-- ABOUT THIS EXERCISE --
What lines in the data below mention the string "moved"? Copy them out.

-- EXTRACTED MATERIAL --
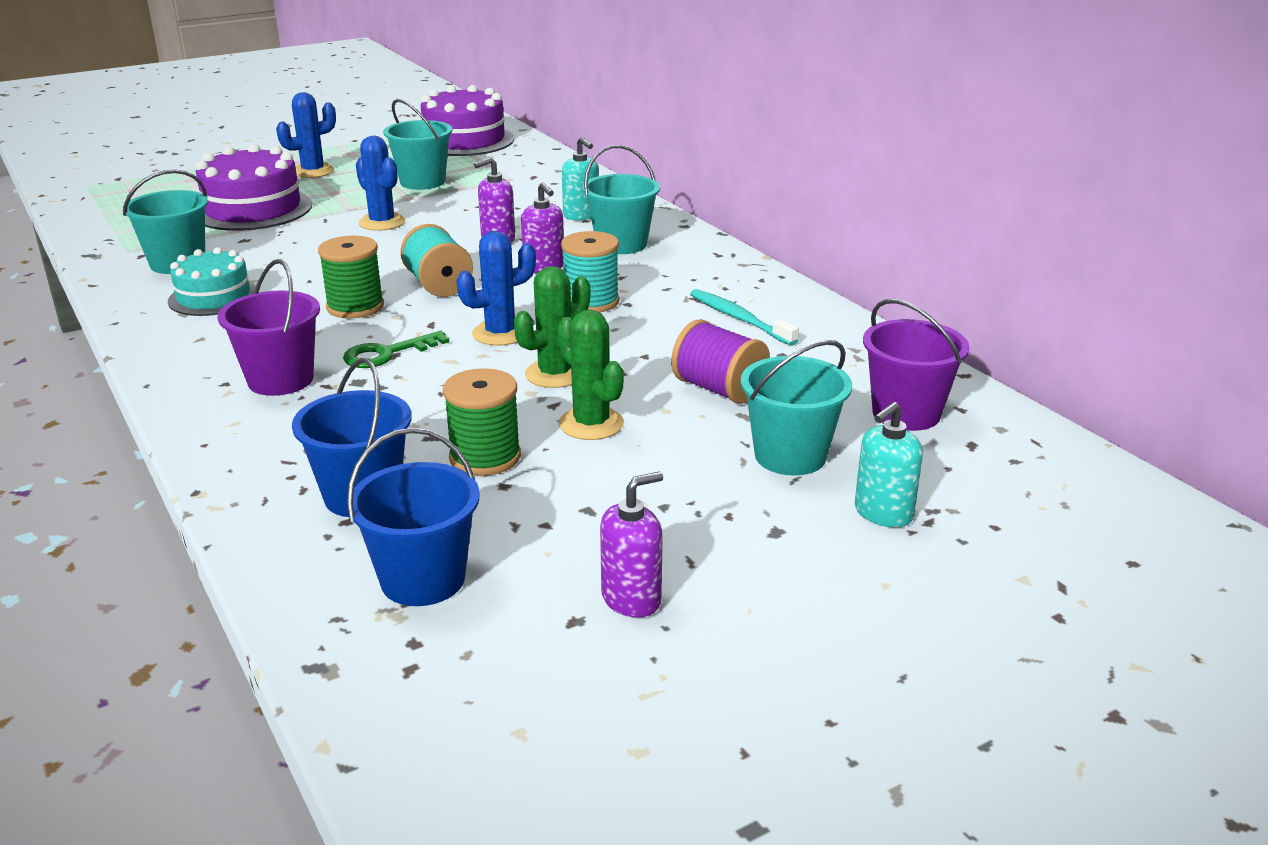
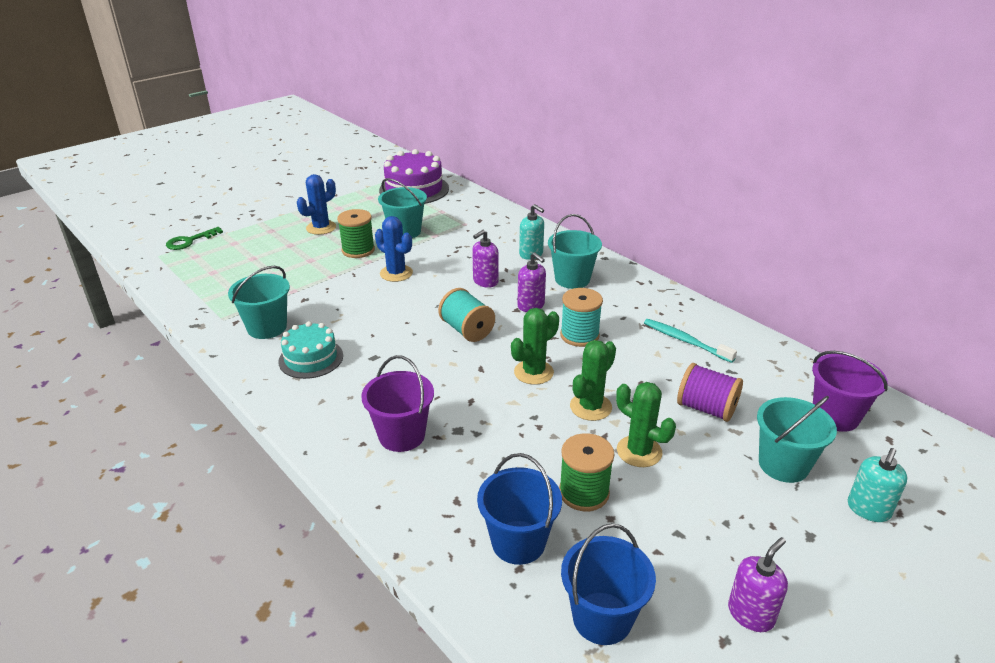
camera: 10 degrees left, 5 degrees up
purple cake [196,144,312,231] -> none
green spool [318,236,384,318] -> green spool moved to [337,209,375,258]
green key [343,331,449,368] -> green key moved to [166,227,223,250]
blue cactus [456,231,536,346] -> green cactus [511,308,559,385]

-- OUTPUT FOR THIS TASK --
green spool [318,236,384,318] -> green spool moved to [337,209,375,258]
green key [343,331,449,368] -> green key moved to [166,227,223,250]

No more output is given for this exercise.